Each line below must be written out exactly as shown.

Object change listings
##############################

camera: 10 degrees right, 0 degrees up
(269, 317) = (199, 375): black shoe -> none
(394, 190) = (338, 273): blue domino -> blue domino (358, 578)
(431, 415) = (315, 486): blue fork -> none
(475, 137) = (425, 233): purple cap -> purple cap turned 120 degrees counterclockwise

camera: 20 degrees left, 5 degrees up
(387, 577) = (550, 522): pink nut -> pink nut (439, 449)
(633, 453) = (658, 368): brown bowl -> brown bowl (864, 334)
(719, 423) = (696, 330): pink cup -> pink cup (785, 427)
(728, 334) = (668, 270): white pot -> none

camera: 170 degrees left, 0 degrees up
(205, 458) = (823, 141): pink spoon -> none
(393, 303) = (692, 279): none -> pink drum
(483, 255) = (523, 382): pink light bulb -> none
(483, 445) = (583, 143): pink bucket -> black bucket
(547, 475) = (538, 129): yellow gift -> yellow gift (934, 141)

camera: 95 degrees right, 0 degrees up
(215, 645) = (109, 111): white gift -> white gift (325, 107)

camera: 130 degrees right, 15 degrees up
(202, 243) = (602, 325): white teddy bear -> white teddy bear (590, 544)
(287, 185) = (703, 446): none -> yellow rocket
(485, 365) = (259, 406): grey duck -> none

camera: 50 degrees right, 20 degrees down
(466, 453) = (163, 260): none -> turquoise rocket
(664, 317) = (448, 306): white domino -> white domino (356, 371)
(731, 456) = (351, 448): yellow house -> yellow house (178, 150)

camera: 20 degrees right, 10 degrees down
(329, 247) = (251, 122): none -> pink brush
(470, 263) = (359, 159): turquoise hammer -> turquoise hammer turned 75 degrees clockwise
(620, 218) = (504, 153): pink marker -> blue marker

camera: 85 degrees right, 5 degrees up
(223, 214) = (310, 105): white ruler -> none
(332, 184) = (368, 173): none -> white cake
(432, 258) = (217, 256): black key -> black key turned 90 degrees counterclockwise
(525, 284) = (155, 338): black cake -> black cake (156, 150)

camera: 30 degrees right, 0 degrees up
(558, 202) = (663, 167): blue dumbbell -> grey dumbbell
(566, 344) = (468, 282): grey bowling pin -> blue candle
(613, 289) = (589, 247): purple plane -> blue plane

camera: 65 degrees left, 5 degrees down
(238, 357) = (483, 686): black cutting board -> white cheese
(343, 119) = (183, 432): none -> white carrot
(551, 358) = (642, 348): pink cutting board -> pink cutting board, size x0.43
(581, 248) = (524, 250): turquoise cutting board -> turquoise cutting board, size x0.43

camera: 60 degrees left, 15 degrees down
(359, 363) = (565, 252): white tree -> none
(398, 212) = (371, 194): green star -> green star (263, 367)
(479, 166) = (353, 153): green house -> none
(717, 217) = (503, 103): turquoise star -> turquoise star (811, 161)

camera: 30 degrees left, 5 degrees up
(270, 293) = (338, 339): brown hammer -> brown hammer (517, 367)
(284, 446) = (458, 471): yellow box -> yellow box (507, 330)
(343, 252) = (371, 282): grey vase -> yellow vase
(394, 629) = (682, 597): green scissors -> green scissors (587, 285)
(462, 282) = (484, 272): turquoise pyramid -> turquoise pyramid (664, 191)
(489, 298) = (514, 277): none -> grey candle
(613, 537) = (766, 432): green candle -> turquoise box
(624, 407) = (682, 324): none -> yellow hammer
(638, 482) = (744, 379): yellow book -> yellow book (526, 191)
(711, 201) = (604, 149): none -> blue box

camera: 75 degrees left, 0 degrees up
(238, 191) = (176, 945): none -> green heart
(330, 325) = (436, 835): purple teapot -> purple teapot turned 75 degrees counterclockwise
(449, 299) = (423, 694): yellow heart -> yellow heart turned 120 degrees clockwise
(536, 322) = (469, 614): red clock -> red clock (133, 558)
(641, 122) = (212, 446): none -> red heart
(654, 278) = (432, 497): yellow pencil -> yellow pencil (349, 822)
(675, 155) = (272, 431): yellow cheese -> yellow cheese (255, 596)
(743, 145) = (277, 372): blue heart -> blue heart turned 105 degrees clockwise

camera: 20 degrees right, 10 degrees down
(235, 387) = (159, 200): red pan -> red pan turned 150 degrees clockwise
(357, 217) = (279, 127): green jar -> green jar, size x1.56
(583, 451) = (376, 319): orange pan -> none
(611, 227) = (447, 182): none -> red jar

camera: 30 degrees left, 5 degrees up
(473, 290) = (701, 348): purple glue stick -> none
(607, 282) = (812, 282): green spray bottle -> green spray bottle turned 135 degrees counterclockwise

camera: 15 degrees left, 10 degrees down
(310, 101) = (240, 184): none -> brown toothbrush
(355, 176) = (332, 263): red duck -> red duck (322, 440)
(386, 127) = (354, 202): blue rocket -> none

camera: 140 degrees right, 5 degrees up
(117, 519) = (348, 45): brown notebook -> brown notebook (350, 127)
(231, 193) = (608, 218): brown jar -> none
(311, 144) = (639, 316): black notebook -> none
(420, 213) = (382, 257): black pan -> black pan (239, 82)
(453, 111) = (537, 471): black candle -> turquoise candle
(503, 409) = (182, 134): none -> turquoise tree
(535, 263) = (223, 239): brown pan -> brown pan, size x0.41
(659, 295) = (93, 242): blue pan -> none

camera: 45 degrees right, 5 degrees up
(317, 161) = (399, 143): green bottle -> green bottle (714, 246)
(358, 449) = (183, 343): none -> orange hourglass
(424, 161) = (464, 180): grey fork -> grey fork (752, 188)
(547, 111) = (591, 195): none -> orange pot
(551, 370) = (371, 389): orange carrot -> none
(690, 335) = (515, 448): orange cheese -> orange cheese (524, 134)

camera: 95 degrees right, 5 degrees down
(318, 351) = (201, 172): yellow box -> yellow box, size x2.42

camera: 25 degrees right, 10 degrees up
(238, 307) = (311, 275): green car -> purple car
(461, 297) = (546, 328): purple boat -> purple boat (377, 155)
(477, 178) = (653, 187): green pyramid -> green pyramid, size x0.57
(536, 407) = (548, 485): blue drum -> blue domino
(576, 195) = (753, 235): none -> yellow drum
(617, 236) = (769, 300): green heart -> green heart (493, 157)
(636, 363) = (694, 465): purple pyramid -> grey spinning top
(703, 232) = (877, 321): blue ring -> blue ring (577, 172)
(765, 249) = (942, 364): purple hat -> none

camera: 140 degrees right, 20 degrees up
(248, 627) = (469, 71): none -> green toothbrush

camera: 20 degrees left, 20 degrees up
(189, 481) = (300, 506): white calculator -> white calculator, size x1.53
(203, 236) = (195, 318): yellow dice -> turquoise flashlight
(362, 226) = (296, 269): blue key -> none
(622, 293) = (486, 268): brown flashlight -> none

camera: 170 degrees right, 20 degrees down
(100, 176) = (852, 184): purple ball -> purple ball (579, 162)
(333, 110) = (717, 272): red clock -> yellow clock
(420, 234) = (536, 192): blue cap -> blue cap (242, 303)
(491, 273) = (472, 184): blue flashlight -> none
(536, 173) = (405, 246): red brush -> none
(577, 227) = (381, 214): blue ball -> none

##############################

EXERCISE OUTPUT »
camera: 10 degrees right, 0 degrees up
(269, 317) = (199, 375): black shoe -> none
(394, 190) = (338, 273): blue domino -> blue domino (358, 578)
(431, 415) = (315, 486): blue fork -> none
(475, 137) = (425, 233): purple cap -> purple cap turned 120 degrees counterclockwise

camera: 20 degrees left, 5 degrees up
(387, 577) = (550, 522): pink nut -> pink nut (439, 449)
(633, 453) = (658, 368): brown bowl -> brown bowl (864, 334)
(719, 423) = (696, 330): pink cup -> pink cup (785, 427)
(728, 334) = (668, 270): white pot -> none

camera: 170 degrees left, 0 degrees up
(205, 458) = (823, 141): pink spoon -> none
(393, 303) = (692, 279): none -> pink drum
(483, 255) = (523, 382): pink light bulb -> none
(483, 445) = (583, 143): pink bucket -> black bucket
(547, 475) = (538, 129): yellow gift -> yellow gift (934, 141)

camera: 95 degrees right, 0 degrees up
(215, 645) = (109, 111): white gift -> white gift (325, 107)

camera: 130 degrees right, 15 degrees up
(202, 243) = (602, 325): white teddy bear -> white teddy bear (590, 544)
(287, 185) = (703, 446): none -> yellow rocket
(485, 365) = (259, 406): grey duck -> none

camera: 50 degrees right, 20 degrees down
(466, 453) = (163, 260): none -> turquoise rocket
(664, 317) = (448, 306): white domino -> white domino (356, 371)
(731, 456) = (351, 448): yellow house -> yellow house (178, 150)

camera: 20 degrees right, 10 degrees down
(329, 247) = (251, 122): none -> pink brush
(470, 263) = (359, 159): turquoise hammer -> turquoise hammer turned 75 degrees clockwise
(620, 218) = (504, 153): pink marker -> blue marker

camera: 85 degrees right, 5 degrees up
(223, 214) = (310, 105): white ruler -> none
(332, 184) = (368, 173): none -> white cake
(432, 258) = (217, 256): black key -> black key turned 90 degrees counterclockwise
(525, 284) = (155, 338): black cake -> black cake (156, 150)

camera: 30 degrees right, 0 degrees up
(558, 202) = (663, 167): blue dumbbell -> grey dumbbell
(566, 344) = (468, 282): grey bowling pin -> blue candle
(613, 289) = (589, 247): purple plane -> blue plane

camera: 65 degrees left, 5 degrees down
(238, 357) = (483, 686): black cutting board -> white cheese
(343, 119) = (183, 432): none -> white carrot
(551, 358) = (642, 348): pink cutting board -> pink cutting board, size x0.43
(581, 248) = (524, 250): turquoise cutting board -> turquoise cutting board, size x0.43

camera: 60 degrees left, 15 degrees down
(359, 363) = (565, 252): white tree -> none
(398, 212) = (371, 194): green star -> green star (263, 367)
(479, 166) = (353, 153): green house -> none
(717, 217) = (503, 103): turquoise star -> turquoise star (811, 161)

camera: 30 degrees left, 5 degrees up
(270, 293) = (338, 339): brown hammer -> brown hammer (517, 367)
(284, 446) = (458, 471): yellow box -> yellow box (507, 330)
(343, 252) = (371, 282): grey vase -> yellow vase
(394, 629) = (682, 597): green scissors -> green scissors (587, 285)
(462, 282) = (484, 272): turquoise pyramid -> turquoise pyramid (664, 191)
(489, 298) = (514, 277): none -> grey candle
(613, 537) = (766, 432): green candle -> turquoise box
(624, 407) = (682, 324): none -> yellow hammer
(638, 482) = (744, 379): yellow book -> yellow book (526, 191)
(711, 201) = (604, 149): none -> blue box

camera: 75 degrees left, 0 degrees up
(238, 191) = (176, 945): none -> green heart
(330, 325) = (436, 835): purple teapot -> purple teapot turned 75 degrees counterclockwise
(449, 299) = (423, 694): yellow heart -> yellow heart turned 120 degrees clockwise
(536, 322) = (469, 614): red clock -> red clock (133, 558)
(641, 122) = (212, 446): none -> red heart
(654, 278) = (432, 497): yellow pencil -> yellow pencil (349, 822)
(675, 155) = (272, 431): yellow cheese -> yellow cheese (255, 596)
(743, 145) = (277, 372): blue heart -> blue heart turned 105 degrees clockwise

camera: 20 degrees right, 10 degrees down
(235, 387) = (159, 200): red pan -> red pan turned 150 degrees clockwise
(357, 217) = (279, 127): green jar -> green jar, size x1.56
(583, 451) = (376, 319): orange pan -> none
(611, 227) = (447, 182): none -> red jar

camera: 30 degrees left, 5 degrees up
(473, 290) = (701, 348): purple glue stick -> none
(607, 282) = (812, 282): green spray bottle -> green spray bottle turned 135 degrees counterclockwise

camera: 15 degrees left, 10 degrees down
(310, 101) = (240, 184): none -> brown toothbrush
(355, 176) = (332, 263): red duck -> red duck (322, 440)
(386, 127) = (354, 202): blue rocket -> none

camera: 140 degrees right, 5 degrees up
(117, 519) = (348, 45): brown notebook -> brown notebook (350, 127)
(231, 193) = (608, 218): brown jar -> none
(311, 144) = (639, 316): black notebook -> none
(420, 213) = (382, 257): black pan -> black pan (239, 82)
(453, 111) = (537, 471): black candle -> turquoise candle
(503, 409) = (182, 134): none -> turquoise tree
(535, 263) = (223, 239): brown pan -> brown pan, size x0.41
(659, 295) = (93, 242): blue pan -> none

camera: 45 degrees right, 5 degrees up
(317, 161) = (399, 143): green bottle -> green bottle (714, 246)
(358, 449) = (183, 343): none -> orange hourglass
(424, 161) = (464, 180): grey fork -> grey fork (752, 188)
(547, 111) = (591, 195): none -> orange pot
(551, 370) = (371, 389): orange carrot -> none
(690, 335) = (515, 448): orange cheese -> orange cheese (524, 134)

camera: 95 degrees right, 5 degrees down
(318, 351) = (201, 172): yellow box -> yellow box, size x2.42

camera: 25 degrees right, 10 degrees up
(238, 307) = (311, 275): green car -> purple car
(461, 297) = (546, 328): purple boat -> purple boat (377, 155)
(477, 178) = (653, 187): green pyramid -> green pyramid, size x0.57
(536, 407) = (548, 485): blue drum -> blue domino
(576, 195) = (753, 235): none -> yellow drum
(617, 236) = (769, 300): green heart -> green heart (493, 157)
(636, 363) = (694, 465): purple pyramid -> grey spinning top
(703, 232) = (877, 321): blue ring -> blue ring (577, 172)
(765, 249) = (942, 364): purple hat -> none

camera: 140 degrees right, 20 degrees up
(248, 627) = (469, 71): none -> green toothbrush

camera: 20 degrees left, 20 degrees up
(189, 481) = (300, 506): white calculator -> white calculator, size x1.53
(203, 236) = (195, 318): yellow dice -> turquoise flashlight
(362, 226) = (296, 269): blue key -> none
(622, 293) = (486, 268): brown flashlight -> none

camera: 170 degrees right, 20 degrees down
(100, 176) = (852, 184): purple ball -> purple ball (579, 162)
(333, 110) = (717, 272): red clock -> yellow clock
(420, 234) = (536, 192): blue cap -> blue cap (242, 303)
(491, 273) = (472, 184): blue flashlight -> none
(536, 173) = (405, 246): red brush -> none
(577, 227) = (381, 214): blue ball -> none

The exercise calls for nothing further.